> **EXTRACTED MATERIAL**:
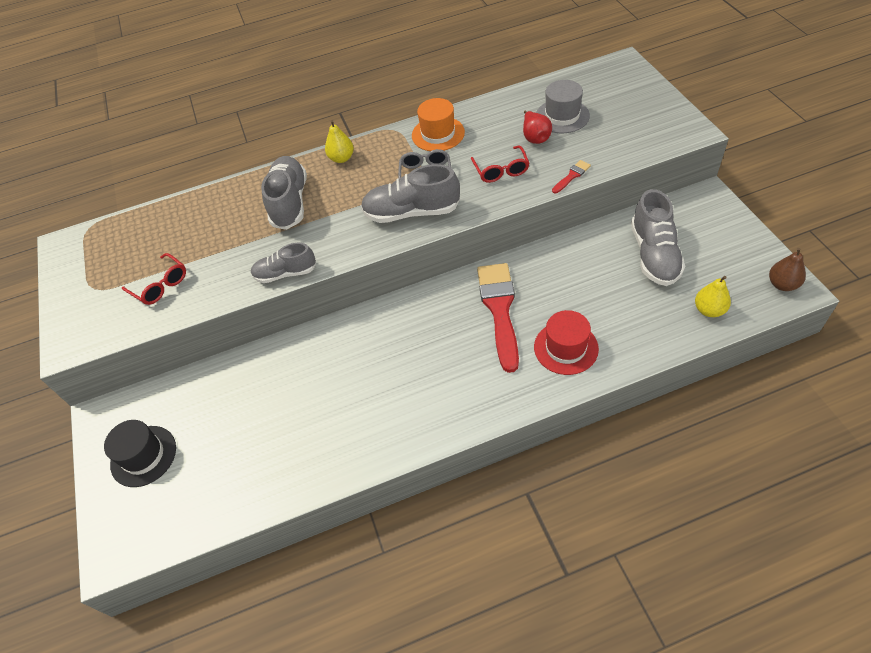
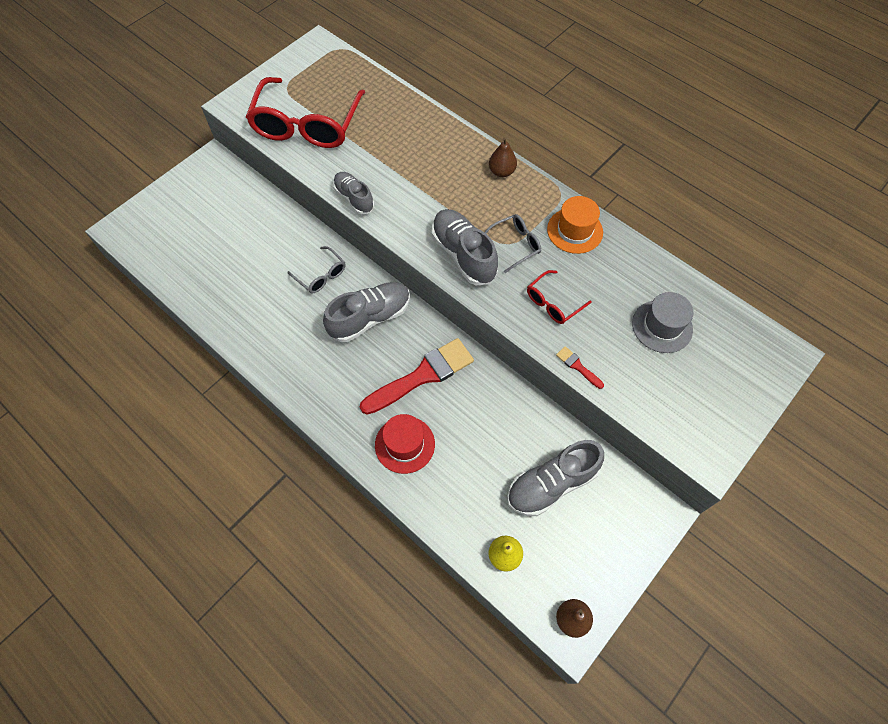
camera: 55 degrees right, 10 degrees up
(143, 456) = (192, 203): black hat -> none
(160, 285) = (307, 125): red glasses -> red glasses, size x2.18
(289, 202) = (430, 161): grey shoe -> grey shoe (370, 318)
(333, 357) = (321, 275): none -> grey glasses
(341, 158) = (501, 172): yellow pear -> brown pear
(535, 137) = (616, 314): red pear -> none
(572, 176) = (578, 366): red brush -> red brush turned 150 degrees counterclockwise

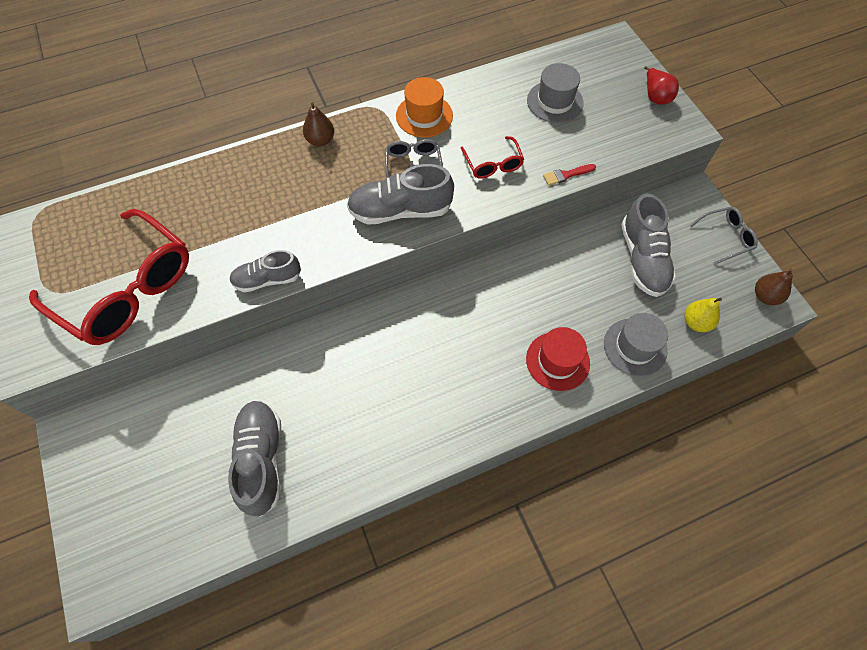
camera: 65 degrees left, 0 degrees up
(321, 275) = (320, 366): grey glasses -> grey glasses (726, 237)
(370, 318) = (400, 338): grey shoe -> grey shoe (261, 460)
(422, 376) = (490, 317): red brush -> none
(450, 506) = (635, 347): none -> grey hat
(733, 415) = (655, 96): none -> red pear

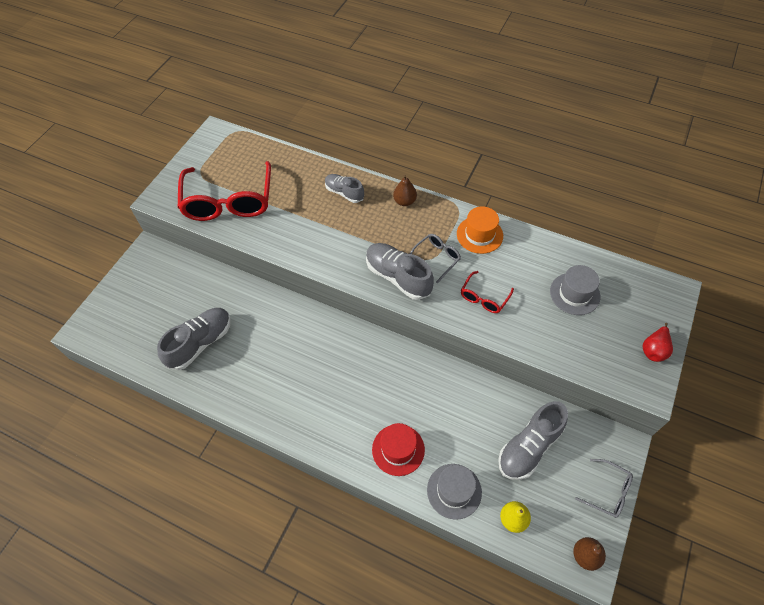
camera: 50 degrees right, 5 degrees down
(267, 279) = (291, 253): grey shoe -> grey shoe (344, 193)
(566, 175) = (522, 344): red brush -> none

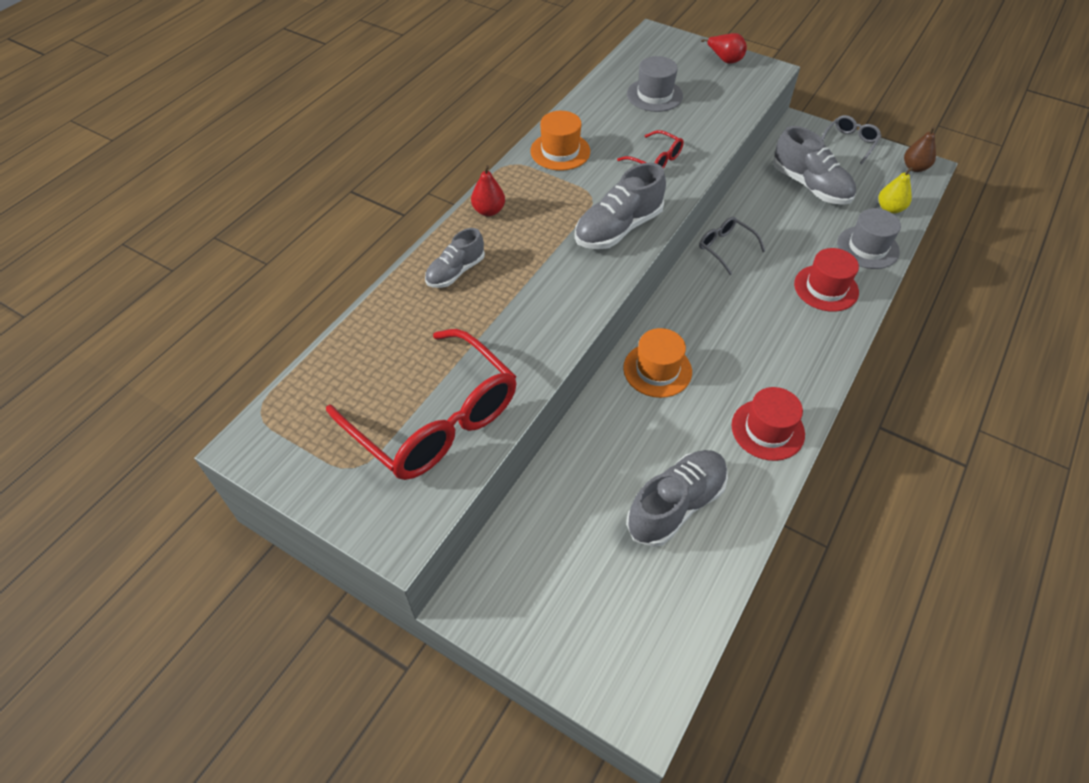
camera: 85 degrees left, 5 degrees down
(200, 343) = (676, 505): grey shoe -> grey shoe turned 90 degrees clockwise
(229, 201) = (436, 420): red glasses -> red glasses turned 45 degrees clockwise
(256, 398) = (767, 429): none -> red hat
(305, 330) = (657, 370): none -> orange hat
(404, 201) = (488, 211): brown pear -> red pear
(437, 258) = (592, 191): grey glasses -> grey glasses (725, 248)

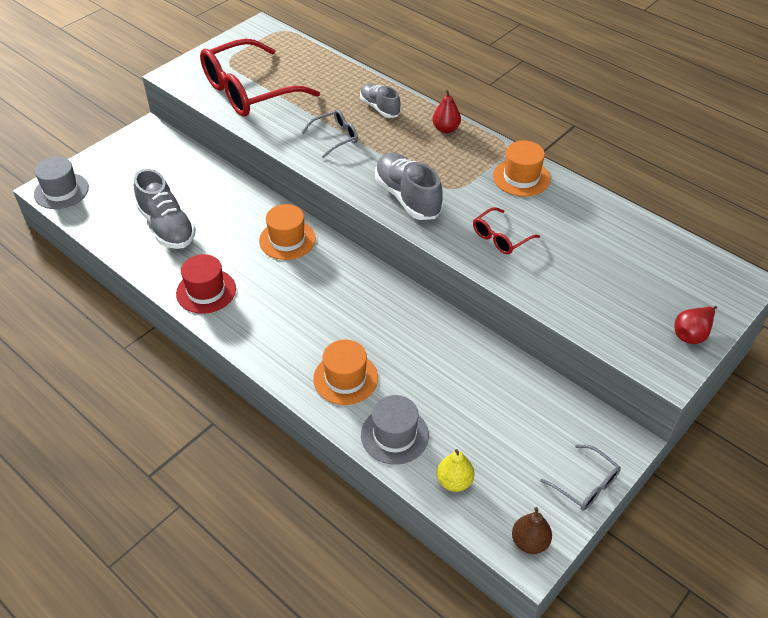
camera: 100 degrees right, 5 degrees down
(654, 95) = (614, 257): grey hat -> grey hat (61, 191)
(725, 248) = (418, 315): grey glasses -> grey glasses (335, 137)
(810, 186) = (504, 414): grey shoe -> none
(826, 288) = (345, 378): red hat -> orange hat

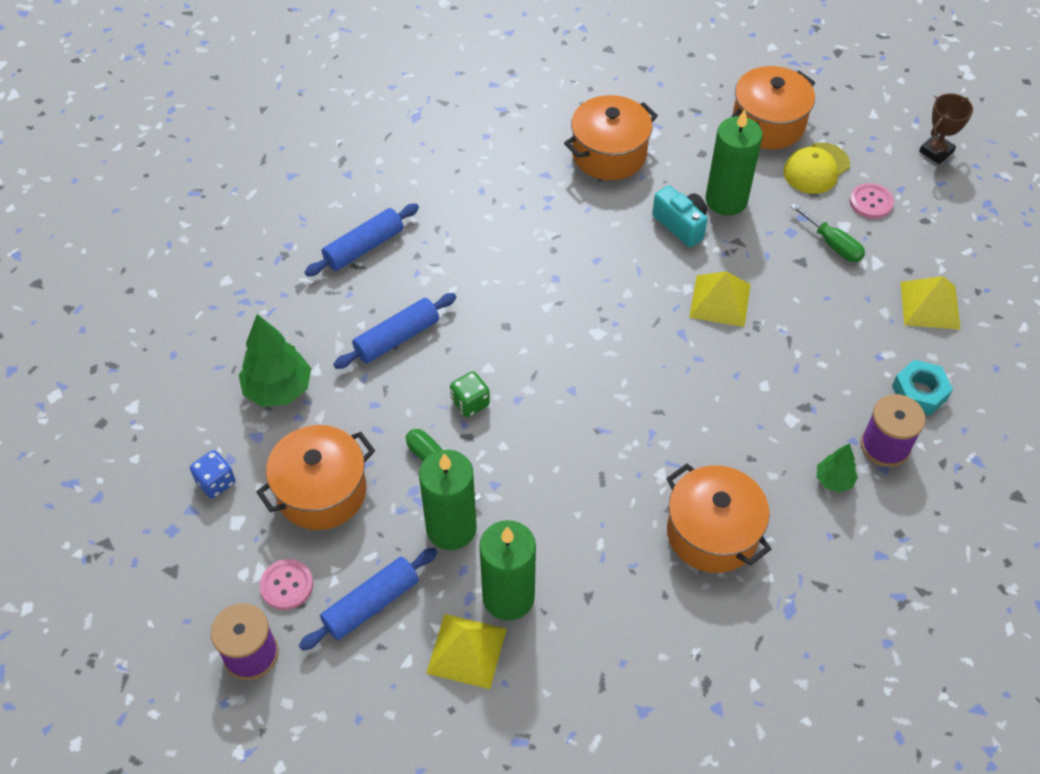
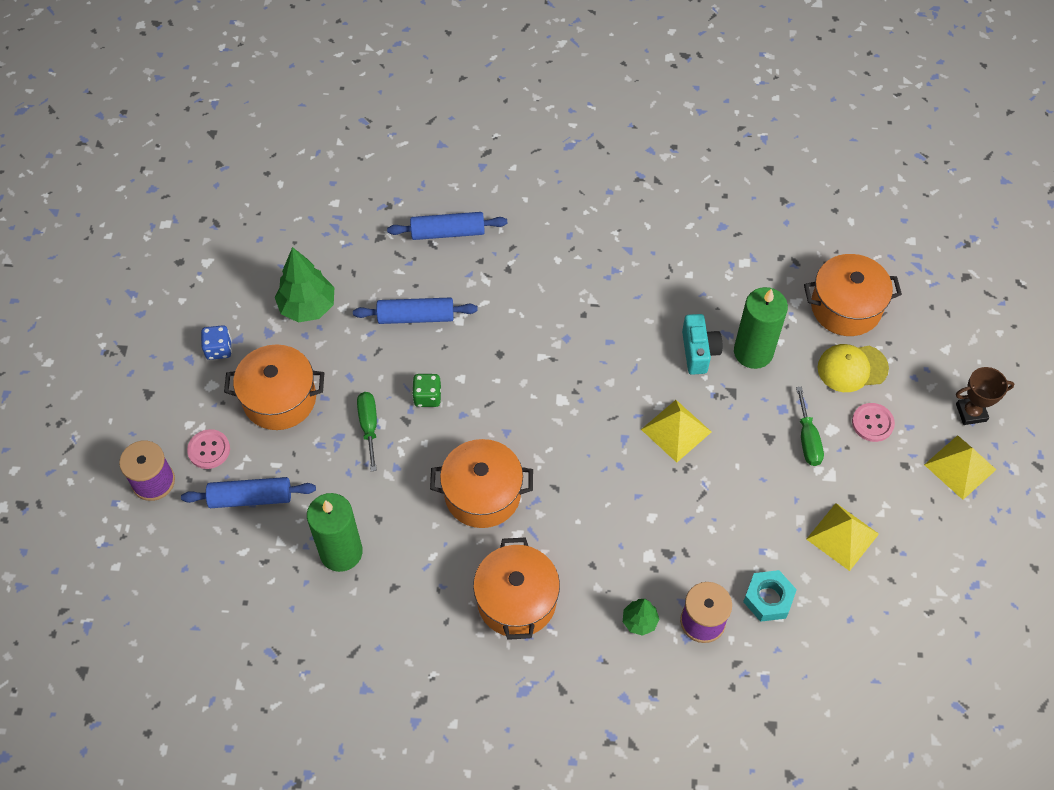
camera: 35 degrees right, 5 degrees up
(451, 528) = (342, 479): green candle -> none
(467, 651) = (285, 570): yellow pyramid -> yellow pyramid (960, 467)
(609, 154) = (692, 260): orange pot -> orange pot (482, 494)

> **TO DO**: Only the lines from the one that holds "(572, 176) = (578, 366): red" through the final line of the material should be reproduced, word for word, with the pictures omitted.

> **WRITTEN ANSWER**:
(572, 176) = (578, 366): red brush -> red brush turned 150 degrees counterclockwise

camera: 65 degrees left, 0 degrees up
(321, 275) = (320, 366): grey glasses -> grey glasses (726, 237)
(370, 318) = (400, 338): grey shoe -> grey shoe (261, 460)
(422, 376) = (490, 317): red brush -> none
(450, 506) = (635, 347): none -> grey hat
(733, 415) = (655, 96): none -> red pear

camera: 50 degrees right, 5 degrees down
(267, 279) = (291, 253): grey shoe -> grey shoe (344, 193)
(566, 175) = (522, 344): red brush -> none

camera: 85 degrees left, 5 degrees down
(200, 343) = (676, 505): grey shoe -> grey shoe turned 90 degrees clockwise
(229, 201) = (436, 420): red glasses -> red glasses turned 45 degrees clockwise
(256, 398) = (767, 429): none -> red hat
(305, 330) = (657, 370): none -> orange hat
(404, 201) = (488, 211): brown pear -> red pear
(437, 258) = (592, 191): grey glasses -> grey glasses (725, 248)

camera: 100 degrees right, 5 degrees down
(654, 95) = (614, 257): grey hat -> grey hat (61, 191)
(725, 248) = (418, 315): grey glasses -> grey glasses (335, 137)
(810, 186) = (504, 414): grey shoe -> none
(826, 288) = (345, 378): red hat -> orange hat

camera: 35 degrees right, 5 degrees up
(451, 528) = (342, 479): green candle -> none
(467, 651) = (285, 570): yellow pyramid -> yellow pyramid (960, 467)
(609, 154) = (692, 260): orange pot -> orange pot (482, 494)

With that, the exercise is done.